*TO DO*
Your response should consist of one number, the count of lines below that contain "appeared".

*INFORMATION PROVIDED*
——

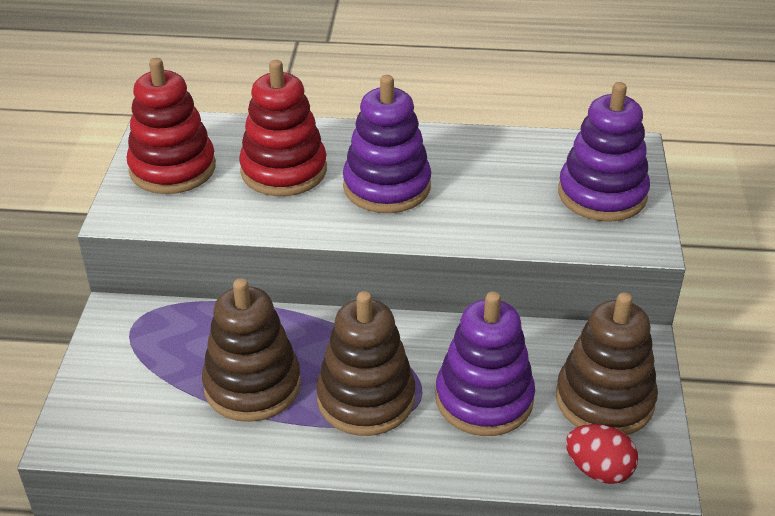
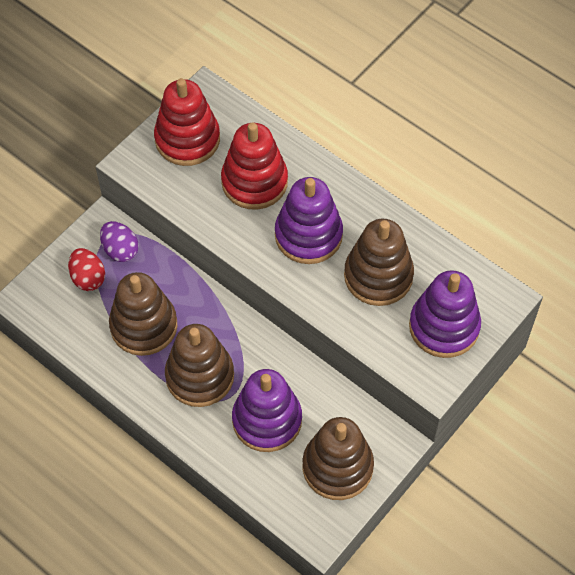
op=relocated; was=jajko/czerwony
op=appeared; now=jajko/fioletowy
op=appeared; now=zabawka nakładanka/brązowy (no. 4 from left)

——

*EXPECTED ANSWER*
2